[Before-and-after scene images]:
::::
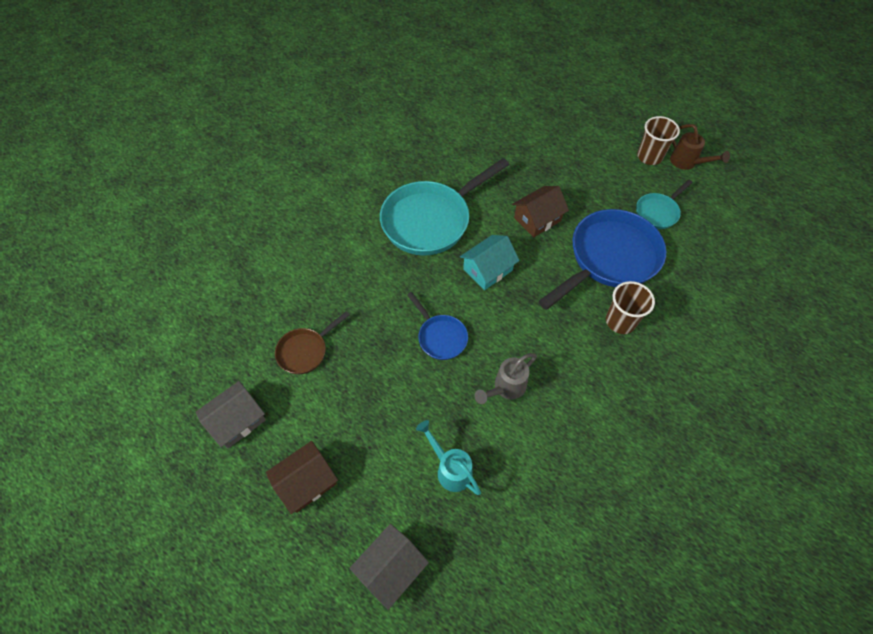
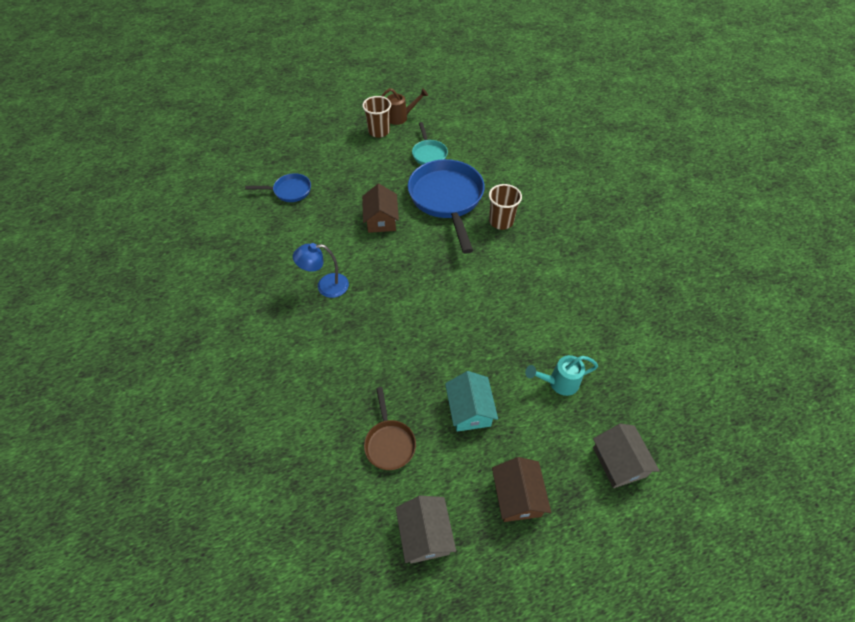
camera: 60 degrees left, 5 degrees down
(430, 220) = (326, 286): turquoise pan -> blue lamp
(440, 337) = (442, 334): blue pan -> blue pan (289, 191)
(488, 270) = (403, 273): turquoise house -> turquoise house (469, 410)
(505, 388) = (513, 314): grey watering can -> none

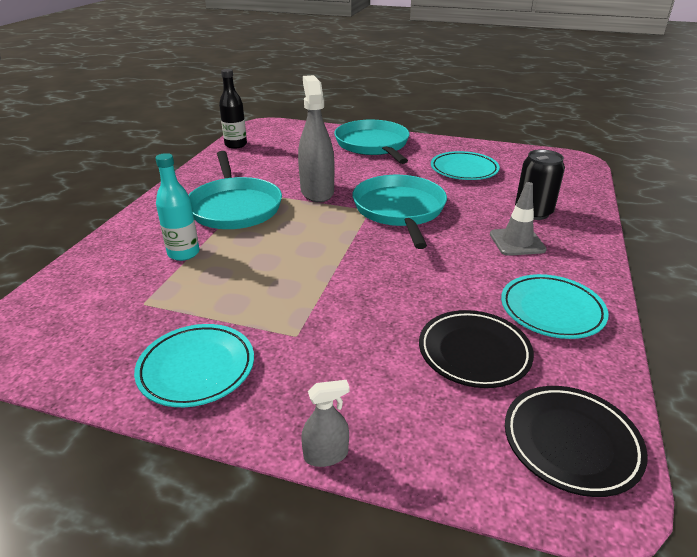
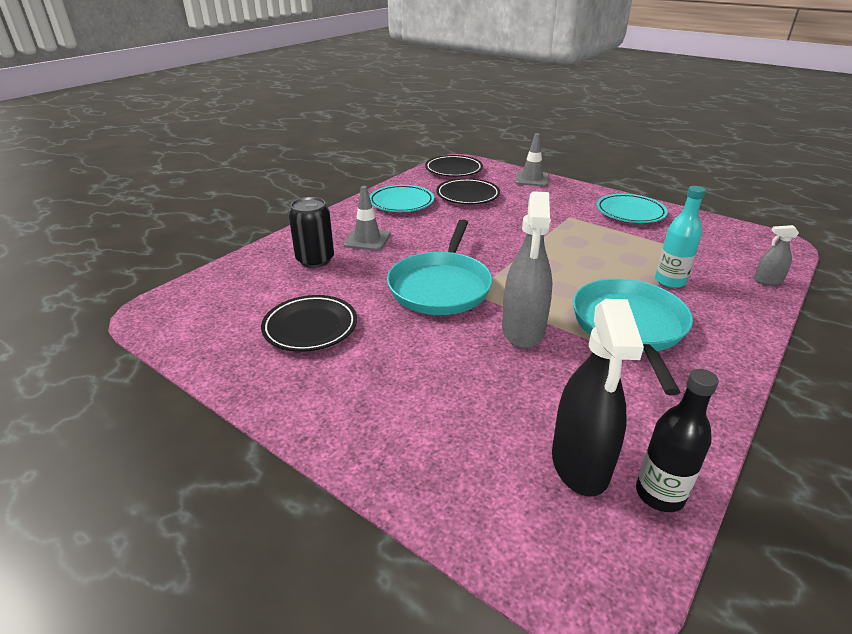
camera: 160 degrees left, 0 degrees up
(272, 147) = (580, 463): none -> black spray bottle
(326, 455) = (561, 181): grey spray bottle -> grey spray bottle (767, 281)
(373, 145) = (387, 420): turquoise pan -> none
(390, 446) = (532, 179): none -> grey traffic cone
(464, 170) = (310, 327): turquoise plate -> black plate

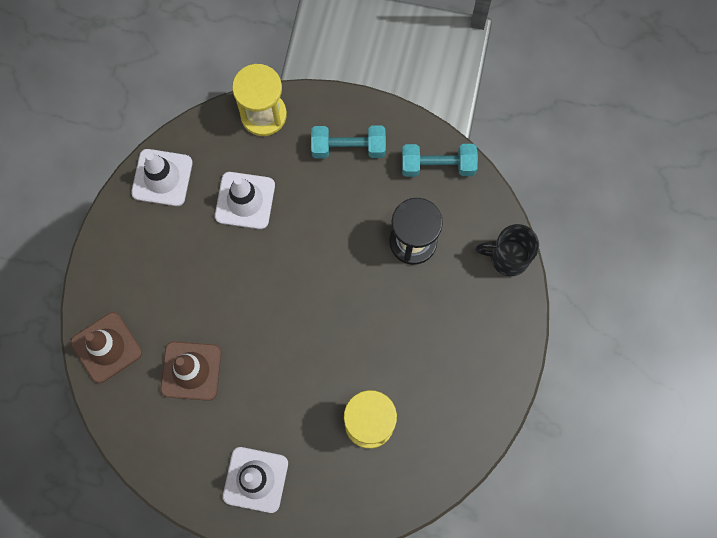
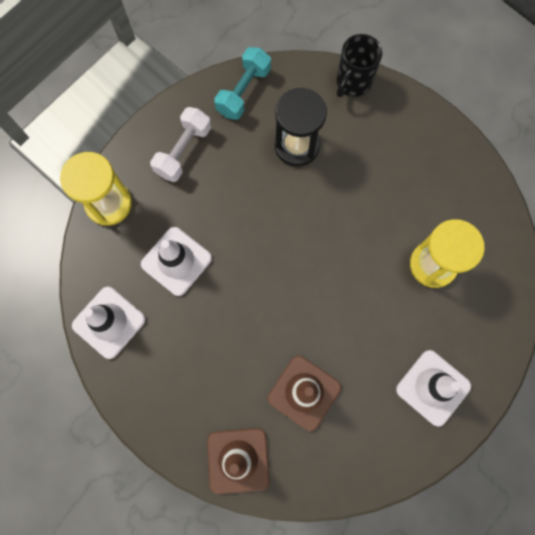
camera: 60 degrees left, 0 degrees up
(348, 147) = (183, 151): turquoise dumbbell -> white dumbbell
::::
[What needs to be done]: Print all of the records shown above exactly, leaving out each picture.

[Answer area]:
camera: 60 degrees left, 5 degrees down
(430, 220) = (326, 286): turquoise pan -> blue lamp
(440, 337) = (442, 334): blue pan -> blue pan (289, 191)
(488, 270) = (403, 273): turquoise house -> turquoise house (469, 410)
(505, 388) = (513, 314): grey watering can -> none

camera: 160 degrees left, 0 degrees up
(272, 147) = (580, 463): none -> black spray bottle
(326, 455) = (561, 181): grey spray bottle -> grey spray bottle (767, 281)
(373, 145) = (387, 420): turquoise pan -> none
(390, 446) = (532, 179): none -> grey traffic cone
(464, 170) = (310, 327): turquoise plate -> black plate

camera: 60 degrees left, 0 degrees up
(348, 147) = (183, 151): turquoise dumbbell -> white dumbbell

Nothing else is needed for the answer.